--- Recorded data ---
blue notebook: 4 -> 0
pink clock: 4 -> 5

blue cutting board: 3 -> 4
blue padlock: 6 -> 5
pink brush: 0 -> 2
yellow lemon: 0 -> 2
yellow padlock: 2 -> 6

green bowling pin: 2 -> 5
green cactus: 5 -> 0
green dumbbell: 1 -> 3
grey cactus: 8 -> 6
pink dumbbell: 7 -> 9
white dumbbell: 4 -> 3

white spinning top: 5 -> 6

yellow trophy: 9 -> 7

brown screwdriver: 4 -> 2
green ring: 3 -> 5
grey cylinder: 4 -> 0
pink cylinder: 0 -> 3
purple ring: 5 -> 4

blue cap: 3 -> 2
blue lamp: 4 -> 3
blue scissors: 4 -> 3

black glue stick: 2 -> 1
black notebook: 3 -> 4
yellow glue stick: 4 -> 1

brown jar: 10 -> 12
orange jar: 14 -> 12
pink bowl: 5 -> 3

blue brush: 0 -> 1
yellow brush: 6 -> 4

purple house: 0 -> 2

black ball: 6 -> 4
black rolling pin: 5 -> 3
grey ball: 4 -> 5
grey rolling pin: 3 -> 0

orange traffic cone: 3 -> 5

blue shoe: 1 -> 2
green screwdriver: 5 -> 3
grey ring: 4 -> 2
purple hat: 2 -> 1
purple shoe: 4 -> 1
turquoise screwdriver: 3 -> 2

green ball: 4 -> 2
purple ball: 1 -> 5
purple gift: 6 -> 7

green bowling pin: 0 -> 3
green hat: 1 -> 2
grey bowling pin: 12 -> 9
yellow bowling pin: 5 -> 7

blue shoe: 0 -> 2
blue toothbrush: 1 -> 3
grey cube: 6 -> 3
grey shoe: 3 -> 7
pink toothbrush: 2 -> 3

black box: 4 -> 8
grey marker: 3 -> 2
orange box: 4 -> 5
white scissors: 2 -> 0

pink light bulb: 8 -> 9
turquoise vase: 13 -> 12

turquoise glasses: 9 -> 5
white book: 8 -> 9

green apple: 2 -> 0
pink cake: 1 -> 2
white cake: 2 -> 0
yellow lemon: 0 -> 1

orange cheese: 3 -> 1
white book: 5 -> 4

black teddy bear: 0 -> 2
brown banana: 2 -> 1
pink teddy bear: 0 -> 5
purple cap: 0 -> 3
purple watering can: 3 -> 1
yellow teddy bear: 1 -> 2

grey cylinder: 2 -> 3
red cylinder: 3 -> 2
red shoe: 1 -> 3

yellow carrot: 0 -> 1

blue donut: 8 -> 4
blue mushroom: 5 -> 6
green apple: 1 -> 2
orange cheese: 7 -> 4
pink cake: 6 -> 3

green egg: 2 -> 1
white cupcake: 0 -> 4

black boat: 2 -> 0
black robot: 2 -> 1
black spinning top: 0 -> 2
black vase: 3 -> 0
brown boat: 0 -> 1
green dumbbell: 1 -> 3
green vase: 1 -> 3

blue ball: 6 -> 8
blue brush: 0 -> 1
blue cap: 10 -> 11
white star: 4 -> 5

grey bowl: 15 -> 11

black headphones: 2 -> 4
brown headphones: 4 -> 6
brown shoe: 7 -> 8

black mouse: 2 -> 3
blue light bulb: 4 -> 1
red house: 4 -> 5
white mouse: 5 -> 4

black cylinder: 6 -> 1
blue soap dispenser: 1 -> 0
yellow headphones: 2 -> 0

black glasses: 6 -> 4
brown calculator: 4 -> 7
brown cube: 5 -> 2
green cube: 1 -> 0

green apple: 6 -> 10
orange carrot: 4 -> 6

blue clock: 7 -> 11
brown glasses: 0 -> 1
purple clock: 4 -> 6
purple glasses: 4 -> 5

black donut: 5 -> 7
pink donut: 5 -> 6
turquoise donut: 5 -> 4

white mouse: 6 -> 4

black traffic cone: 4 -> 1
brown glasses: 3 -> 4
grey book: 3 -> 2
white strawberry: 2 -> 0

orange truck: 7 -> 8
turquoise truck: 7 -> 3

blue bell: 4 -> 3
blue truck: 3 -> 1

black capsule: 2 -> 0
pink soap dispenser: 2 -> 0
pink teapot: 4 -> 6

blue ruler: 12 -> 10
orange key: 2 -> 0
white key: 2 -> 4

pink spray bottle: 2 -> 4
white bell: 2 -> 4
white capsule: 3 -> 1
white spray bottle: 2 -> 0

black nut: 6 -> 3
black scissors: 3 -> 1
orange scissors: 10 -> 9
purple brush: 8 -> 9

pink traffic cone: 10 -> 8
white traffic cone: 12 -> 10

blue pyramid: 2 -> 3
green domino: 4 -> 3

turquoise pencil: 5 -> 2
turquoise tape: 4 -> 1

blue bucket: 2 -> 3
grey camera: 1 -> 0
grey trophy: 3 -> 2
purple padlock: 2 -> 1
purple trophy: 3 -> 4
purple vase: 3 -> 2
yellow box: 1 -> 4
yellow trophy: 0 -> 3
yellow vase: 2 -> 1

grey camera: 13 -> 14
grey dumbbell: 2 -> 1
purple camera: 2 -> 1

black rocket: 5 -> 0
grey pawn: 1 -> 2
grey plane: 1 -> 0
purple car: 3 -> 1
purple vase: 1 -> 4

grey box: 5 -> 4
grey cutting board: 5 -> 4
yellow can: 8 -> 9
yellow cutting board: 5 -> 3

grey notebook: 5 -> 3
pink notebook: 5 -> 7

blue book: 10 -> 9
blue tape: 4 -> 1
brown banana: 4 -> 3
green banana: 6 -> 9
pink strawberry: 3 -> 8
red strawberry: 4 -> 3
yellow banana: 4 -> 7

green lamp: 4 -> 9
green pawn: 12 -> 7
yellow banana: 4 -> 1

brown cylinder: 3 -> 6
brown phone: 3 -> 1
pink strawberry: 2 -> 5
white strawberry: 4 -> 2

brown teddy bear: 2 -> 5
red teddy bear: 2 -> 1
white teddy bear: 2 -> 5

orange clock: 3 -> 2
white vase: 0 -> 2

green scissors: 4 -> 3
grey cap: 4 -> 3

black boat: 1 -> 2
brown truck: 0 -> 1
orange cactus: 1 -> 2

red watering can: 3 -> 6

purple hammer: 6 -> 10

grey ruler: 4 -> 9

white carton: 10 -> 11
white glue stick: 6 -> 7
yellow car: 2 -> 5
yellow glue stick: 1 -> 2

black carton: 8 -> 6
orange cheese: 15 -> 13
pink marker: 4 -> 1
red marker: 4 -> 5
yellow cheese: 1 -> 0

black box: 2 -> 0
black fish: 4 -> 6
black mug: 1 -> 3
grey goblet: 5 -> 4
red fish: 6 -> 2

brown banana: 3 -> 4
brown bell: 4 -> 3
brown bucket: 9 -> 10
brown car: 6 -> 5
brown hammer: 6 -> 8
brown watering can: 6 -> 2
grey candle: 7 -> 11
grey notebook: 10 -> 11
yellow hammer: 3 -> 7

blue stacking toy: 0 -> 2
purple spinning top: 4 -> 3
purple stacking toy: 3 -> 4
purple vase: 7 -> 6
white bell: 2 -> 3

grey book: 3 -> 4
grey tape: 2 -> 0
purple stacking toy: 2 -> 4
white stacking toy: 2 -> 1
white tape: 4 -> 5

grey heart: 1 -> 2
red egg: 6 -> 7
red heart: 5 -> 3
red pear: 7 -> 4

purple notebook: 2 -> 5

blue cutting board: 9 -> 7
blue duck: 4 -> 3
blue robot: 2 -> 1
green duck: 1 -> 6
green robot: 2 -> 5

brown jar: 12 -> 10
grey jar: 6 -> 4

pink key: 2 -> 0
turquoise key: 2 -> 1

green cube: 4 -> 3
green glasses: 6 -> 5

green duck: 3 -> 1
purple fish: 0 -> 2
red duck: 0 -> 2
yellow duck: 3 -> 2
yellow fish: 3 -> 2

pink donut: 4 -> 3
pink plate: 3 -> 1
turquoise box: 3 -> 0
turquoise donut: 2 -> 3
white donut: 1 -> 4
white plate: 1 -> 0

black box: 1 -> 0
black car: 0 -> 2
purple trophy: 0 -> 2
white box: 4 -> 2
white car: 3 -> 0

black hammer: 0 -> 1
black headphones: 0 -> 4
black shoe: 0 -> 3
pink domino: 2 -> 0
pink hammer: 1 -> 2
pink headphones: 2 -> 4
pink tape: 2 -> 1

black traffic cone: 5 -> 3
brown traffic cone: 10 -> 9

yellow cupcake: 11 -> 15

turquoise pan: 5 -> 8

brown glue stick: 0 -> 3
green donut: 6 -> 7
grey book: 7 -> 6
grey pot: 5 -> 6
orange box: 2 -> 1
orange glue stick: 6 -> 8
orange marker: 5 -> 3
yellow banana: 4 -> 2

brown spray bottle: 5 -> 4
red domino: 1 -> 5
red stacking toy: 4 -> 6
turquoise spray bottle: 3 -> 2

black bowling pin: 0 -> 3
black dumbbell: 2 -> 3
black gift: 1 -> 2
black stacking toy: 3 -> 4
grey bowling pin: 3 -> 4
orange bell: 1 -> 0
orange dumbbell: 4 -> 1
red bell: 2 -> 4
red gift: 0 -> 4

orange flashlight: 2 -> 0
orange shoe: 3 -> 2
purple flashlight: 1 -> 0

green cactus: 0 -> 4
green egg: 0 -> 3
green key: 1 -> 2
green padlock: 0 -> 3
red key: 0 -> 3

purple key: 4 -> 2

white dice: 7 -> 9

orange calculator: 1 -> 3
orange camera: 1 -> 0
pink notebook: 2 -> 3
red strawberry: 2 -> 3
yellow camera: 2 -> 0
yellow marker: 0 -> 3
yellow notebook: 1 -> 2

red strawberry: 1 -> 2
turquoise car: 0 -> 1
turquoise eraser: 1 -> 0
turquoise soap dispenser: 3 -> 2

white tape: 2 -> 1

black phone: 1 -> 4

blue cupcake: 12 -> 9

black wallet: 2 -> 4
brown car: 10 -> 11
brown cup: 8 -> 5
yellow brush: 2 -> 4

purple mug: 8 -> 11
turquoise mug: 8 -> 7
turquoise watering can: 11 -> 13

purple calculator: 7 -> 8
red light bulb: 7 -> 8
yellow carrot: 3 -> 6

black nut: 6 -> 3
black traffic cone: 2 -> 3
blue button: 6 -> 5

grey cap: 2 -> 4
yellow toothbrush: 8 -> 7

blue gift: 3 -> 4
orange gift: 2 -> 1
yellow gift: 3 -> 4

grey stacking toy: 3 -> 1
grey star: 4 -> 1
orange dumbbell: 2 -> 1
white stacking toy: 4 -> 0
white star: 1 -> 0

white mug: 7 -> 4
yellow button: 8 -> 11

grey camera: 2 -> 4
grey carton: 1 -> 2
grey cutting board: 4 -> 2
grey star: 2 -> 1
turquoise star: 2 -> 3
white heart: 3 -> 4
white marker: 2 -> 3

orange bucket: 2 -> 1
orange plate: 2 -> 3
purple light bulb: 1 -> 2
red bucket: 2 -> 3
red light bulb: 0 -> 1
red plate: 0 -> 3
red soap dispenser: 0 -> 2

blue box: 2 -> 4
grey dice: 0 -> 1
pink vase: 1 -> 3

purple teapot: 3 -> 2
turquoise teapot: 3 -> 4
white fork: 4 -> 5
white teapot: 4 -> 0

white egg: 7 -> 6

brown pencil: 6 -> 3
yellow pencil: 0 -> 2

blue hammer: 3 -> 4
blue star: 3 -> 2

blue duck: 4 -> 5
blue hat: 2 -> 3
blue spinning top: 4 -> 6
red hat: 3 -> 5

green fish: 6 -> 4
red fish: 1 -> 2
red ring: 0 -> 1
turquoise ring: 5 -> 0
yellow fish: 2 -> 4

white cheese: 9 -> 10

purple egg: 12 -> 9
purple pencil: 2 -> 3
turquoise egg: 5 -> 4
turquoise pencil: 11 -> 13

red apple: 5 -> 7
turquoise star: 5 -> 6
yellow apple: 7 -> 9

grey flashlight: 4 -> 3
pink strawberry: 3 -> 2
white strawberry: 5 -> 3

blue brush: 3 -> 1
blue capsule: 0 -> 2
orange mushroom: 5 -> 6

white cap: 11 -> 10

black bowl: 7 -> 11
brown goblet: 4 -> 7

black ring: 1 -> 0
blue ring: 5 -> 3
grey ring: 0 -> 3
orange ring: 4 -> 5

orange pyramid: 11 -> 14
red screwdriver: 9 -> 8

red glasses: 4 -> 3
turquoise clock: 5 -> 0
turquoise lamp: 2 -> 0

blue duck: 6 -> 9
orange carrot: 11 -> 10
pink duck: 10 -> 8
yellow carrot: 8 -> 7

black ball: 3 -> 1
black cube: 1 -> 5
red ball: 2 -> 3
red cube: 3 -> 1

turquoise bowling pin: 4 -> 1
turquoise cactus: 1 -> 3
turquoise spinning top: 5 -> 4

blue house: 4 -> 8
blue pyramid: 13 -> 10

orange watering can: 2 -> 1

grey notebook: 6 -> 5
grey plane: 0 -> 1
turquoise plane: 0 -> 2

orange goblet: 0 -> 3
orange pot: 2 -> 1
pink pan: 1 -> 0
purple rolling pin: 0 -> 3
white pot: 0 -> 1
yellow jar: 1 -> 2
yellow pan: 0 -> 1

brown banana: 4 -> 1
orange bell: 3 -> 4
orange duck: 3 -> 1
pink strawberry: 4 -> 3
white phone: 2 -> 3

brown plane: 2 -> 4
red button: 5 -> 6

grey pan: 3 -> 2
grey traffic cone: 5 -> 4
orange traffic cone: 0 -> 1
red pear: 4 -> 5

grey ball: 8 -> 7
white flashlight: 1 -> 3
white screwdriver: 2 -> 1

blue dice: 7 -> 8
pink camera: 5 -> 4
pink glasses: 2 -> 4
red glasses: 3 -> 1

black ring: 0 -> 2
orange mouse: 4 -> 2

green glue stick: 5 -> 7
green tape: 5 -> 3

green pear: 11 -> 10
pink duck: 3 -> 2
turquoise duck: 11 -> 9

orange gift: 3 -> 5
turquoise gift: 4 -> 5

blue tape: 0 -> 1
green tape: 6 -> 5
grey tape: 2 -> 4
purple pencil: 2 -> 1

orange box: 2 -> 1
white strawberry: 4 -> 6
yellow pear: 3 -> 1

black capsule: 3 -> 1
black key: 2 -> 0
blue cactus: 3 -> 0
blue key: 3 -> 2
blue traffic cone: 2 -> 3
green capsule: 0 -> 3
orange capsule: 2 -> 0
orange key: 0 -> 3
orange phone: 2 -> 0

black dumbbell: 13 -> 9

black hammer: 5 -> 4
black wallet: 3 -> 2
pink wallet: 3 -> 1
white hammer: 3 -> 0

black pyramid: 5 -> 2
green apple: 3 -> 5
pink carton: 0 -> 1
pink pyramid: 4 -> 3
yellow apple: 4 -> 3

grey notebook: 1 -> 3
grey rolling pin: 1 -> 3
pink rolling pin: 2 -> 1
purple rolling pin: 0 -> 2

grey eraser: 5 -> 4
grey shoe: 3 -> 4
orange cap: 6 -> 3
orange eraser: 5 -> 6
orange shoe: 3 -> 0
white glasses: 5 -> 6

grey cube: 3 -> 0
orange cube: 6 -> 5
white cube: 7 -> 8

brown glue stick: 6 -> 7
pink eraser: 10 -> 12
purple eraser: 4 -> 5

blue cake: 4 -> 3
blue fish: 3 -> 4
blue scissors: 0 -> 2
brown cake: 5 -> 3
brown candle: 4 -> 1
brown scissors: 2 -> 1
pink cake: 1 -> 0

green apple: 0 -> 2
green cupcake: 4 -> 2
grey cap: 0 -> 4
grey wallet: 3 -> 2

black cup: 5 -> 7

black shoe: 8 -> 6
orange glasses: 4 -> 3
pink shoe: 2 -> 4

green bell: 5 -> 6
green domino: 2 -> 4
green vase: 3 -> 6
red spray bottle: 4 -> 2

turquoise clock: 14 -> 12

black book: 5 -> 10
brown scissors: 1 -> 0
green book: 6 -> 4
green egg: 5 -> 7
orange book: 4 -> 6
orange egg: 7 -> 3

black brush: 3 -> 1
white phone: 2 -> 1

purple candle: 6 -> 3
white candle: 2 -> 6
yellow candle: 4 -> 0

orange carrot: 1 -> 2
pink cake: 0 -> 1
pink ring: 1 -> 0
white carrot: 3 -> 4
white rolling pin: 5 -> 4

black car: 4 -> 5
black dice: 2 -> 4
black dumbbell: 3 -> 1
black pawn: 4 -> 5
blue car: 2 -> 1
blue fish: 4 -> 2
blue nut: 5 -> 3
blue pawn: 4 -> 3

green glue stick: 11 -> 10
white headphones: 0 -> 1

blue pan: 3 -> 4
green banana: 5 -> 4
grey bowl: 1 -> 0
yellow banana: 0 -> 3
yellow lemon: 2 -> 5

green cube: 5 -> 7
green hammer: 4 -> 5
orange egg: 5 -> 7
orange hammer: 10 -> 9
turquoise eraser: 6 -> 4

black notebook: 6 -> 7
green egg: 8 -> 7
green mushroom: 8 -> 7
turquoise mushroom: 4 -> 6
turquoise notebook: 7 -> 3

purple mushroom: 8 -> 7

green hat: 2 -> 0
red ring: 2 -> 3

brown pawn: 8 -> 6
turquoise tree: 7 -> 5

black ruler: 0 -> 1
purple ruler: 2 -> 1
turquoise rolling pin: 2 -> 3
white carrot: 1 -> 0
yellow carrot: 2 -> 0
---
Goal of the exercise:
Bring together each line above where the string "pear" turns up.

Finished exercise:
red pear: 7 -> 4
red pear: 4 -> 5
green pear: 11 -> 10
yellow pear: 3 -> 1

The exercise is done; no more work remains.